• [Task objective] Using the entries below, return word for word the lines from the one containing "SD: TF-card -> microSD" up to and including the last.

::: Extracted material

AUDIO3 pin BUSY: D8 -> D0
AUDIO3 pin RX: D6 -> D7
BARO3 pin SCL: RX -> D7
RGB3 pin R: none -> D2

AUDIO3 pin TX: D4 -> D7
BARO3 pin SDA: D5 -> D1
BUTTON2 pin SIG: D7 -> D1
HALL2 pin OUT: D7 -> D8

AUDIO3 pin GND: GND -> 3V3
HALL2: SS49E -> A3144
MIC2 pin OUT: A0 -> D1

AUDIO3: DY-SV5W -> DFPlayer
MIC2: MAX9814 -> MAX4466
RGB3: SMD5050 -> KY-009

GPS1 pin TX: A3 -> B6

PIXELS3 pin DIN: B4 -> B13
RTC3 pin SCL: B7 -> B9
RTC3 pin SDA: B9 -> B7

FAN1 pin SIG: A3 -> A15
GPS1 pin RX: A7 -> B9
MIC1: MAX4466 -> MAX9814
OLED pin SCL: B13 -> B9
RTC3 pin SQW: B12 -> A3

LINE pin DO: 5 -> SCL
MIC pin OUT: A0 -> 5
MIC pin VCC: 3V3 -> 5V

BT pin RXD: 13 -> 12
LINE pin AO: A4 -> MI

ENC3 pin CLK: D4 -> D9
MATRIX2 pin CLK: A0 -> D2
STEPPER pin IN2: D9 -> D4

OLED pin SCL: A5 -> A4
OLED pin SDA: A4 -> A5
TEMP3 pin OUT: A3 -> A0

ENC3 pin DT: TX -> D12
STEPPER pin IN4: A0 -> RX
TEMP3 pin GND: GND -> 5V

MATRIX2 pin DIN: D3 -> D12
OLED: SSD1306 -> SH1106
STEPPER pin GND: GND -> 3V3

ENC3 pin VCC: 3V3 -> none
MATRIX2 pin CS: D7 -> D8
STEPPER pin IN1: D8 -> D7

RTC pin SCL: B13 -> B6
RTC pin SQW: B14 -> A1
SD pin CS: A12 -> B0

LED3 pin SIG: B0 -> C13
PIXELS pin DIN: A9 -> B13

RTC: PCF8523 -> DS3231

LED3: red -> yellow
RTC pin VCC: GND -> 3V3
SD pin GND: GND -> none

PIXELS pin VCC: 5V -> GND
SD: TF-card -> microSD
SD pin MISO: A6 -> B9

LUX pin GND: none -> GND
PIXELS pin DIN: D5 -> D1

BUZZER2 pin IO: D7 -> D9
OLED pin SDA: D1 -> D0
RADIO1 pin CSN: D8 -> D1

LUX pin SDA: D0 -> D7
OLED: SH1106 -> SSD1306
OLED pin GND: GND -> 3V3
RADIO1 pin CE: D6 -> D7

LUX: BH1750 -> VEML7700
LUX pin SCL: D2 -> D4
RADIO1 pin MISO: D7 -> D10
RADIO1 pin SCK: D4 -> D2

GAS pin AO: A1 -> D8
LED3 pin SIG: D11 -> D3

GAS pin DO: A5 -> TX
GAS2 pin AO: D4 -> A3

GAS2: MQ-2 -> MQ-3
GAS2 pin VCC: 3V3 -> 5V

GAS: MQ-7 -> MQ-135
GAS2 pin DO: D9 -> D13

::::::

• [Answer box]
SD: TF-card -> microSD
SD pin MISO: A6 -> B9

LUX pin GND: none -> GND
PIXELS pin DIN: D5 -> D1

BUZZER2 pin IO: D7 -> D9
OLED pin SDA: D1 -> D0
RADIO1 pin CSN: D8 -> D1

LUX pin SDA: D0 -> D7
OLED: SH1106 -> SSD1306
OLED pin GND: GND -> 3V3
RADIO1 pin CE: D6 -> D7

LUX: BH1750 -> VEML7700
LUX pin SCL: D2 -> D4
RADIO1 pin MISO: D7 -> D10
RADIO1 pin SCK: D4 -> D2

GAS pin AO: A1 -> D8
LED3 pin SIG: D11 -> D3

GAS pin DO: A5 -> TX
GAS2 pin AO: D4 -> A3

GAS2: MQ-2 -> MQ-3
GAS2 pin VCC: 3V3 -> 5V

GAS: MQ-7 -> MQ-135
GAS2 pin DO: D9 -> D13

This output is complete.